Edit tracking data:

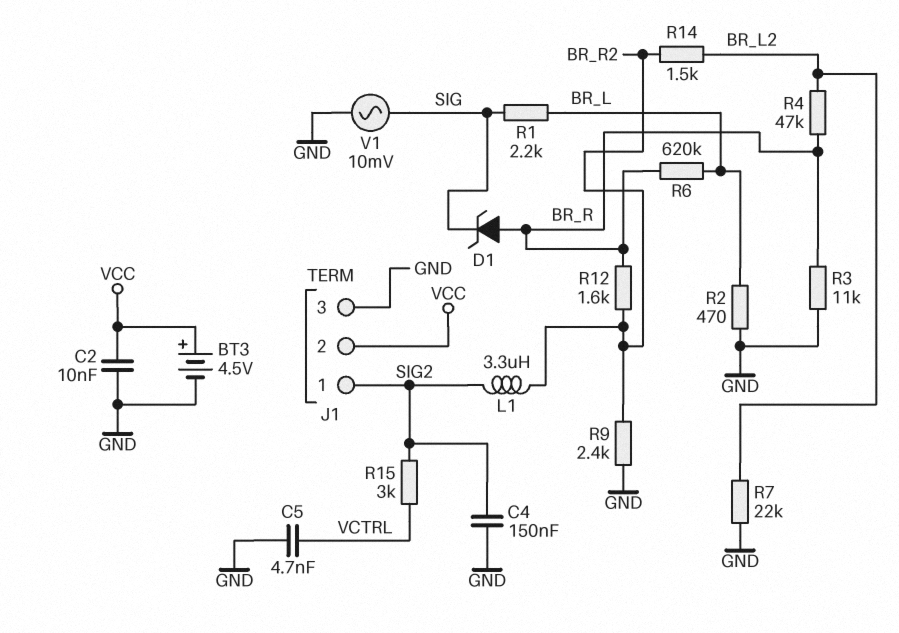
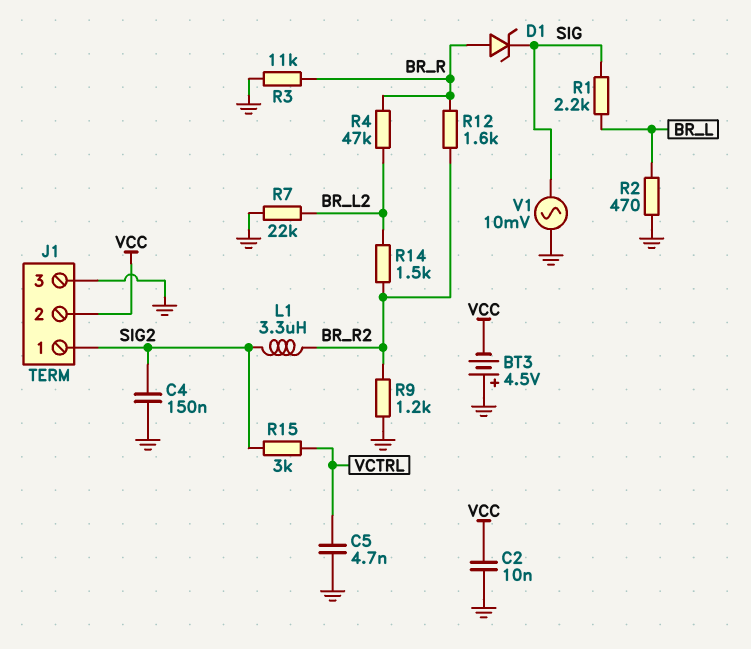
BT3: 4.5V (plus VCC, minus GND) -> 4.5V (plus GND, minus VCC)
R6: 620k (BR_L, BR_R) -> none
R9: 2.4k (BR_R2, GND) -> 1.2k (BR_R2, GND)

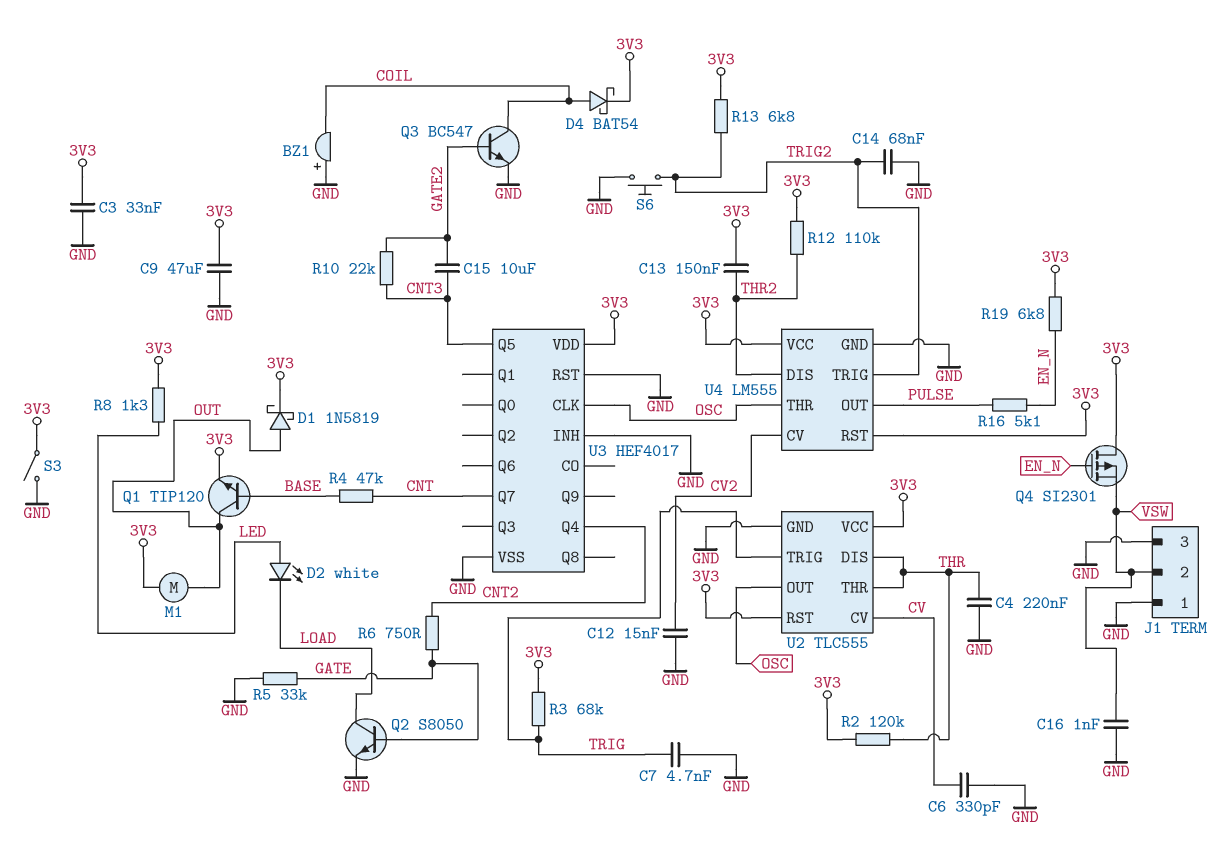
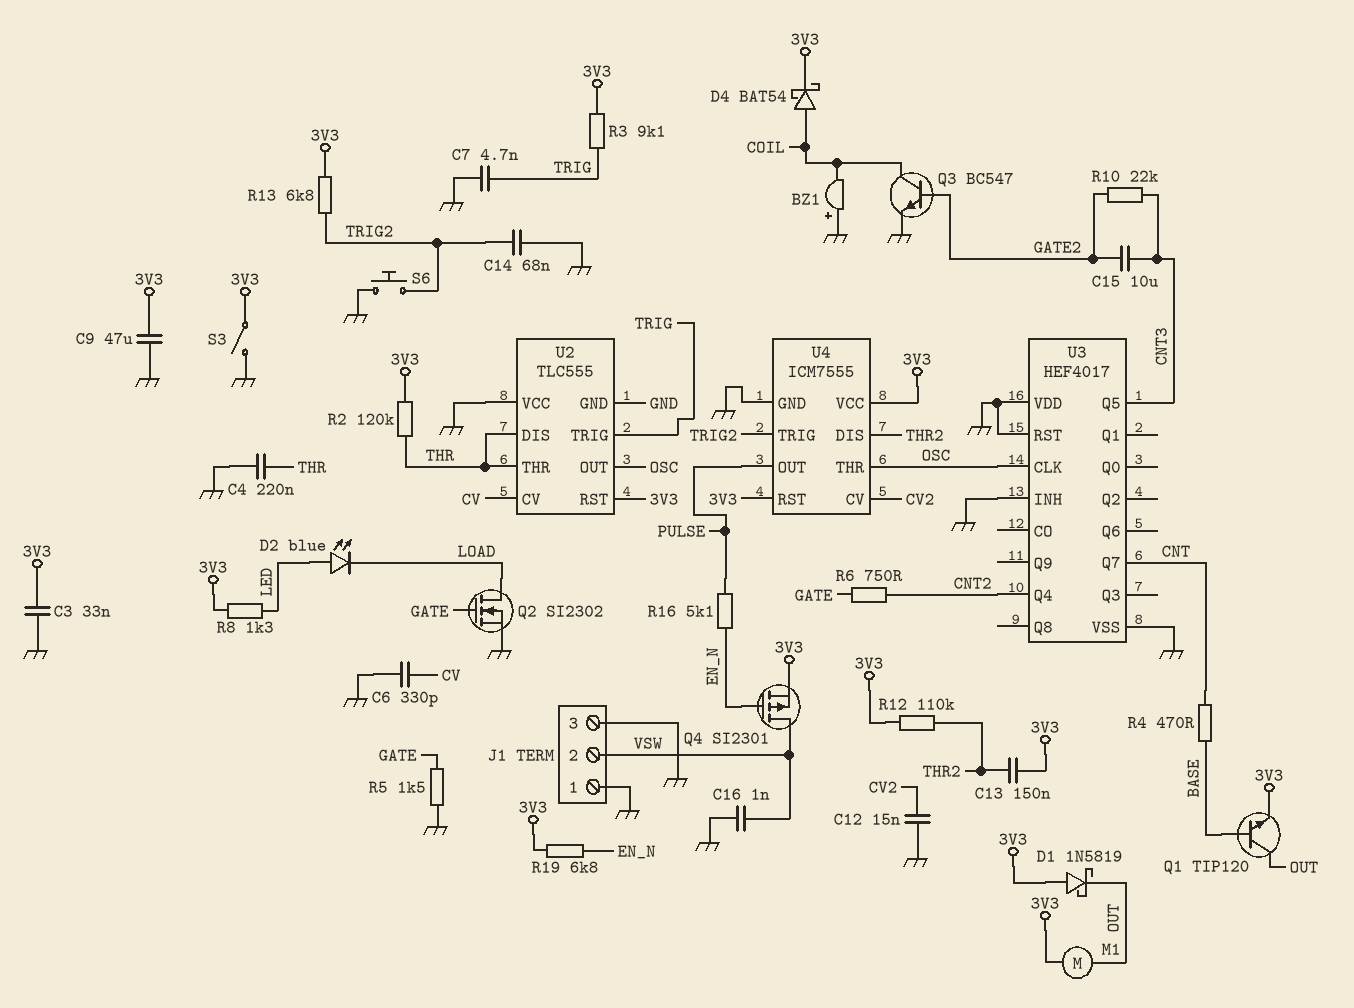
D1: schottky 1N5819 (A OUT, K 3V3) -> schottky 1N5819 (A 3V3, K OUT)
D2: LED white (A LED, K LOAD) -> LED blue (A LED, K LOAD)
Q2: NPN S8050 (B GATE, C LOAD, E GND) -> NMOS SI2302 (G GATE, D LOAD, S GND)
Q4: PMOS SI2301 (G EN_N, D 3V3, S VSW) -> PMOS SI2301 (G EN_N, D VSW, S 3V3)
R3: 68k (3V3, TRIG) -> 9.1k (3V3, TRIG)
R4: 47k (BASE, CNT) -> 470 (BASE, CNT)
R5: 33k (GATE, GND) -> 1.5k (GATE, GND)
U2 pin VCC: 3V3 -> GND
U3 pin VDD: 3V3 -> GND
U4: LM555 -> ICM7555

> **Task goal**
Only the lines from the one with "U2 pin VCC: 3V3 -> GND" through the final line above should be repeated, each exactly as written.

> **Reply to the exercise**
U2 pin VCC: 3V3 -> GND
U3 pin VDD: 3V3 -> GND
U4: LM555 -> ICM7555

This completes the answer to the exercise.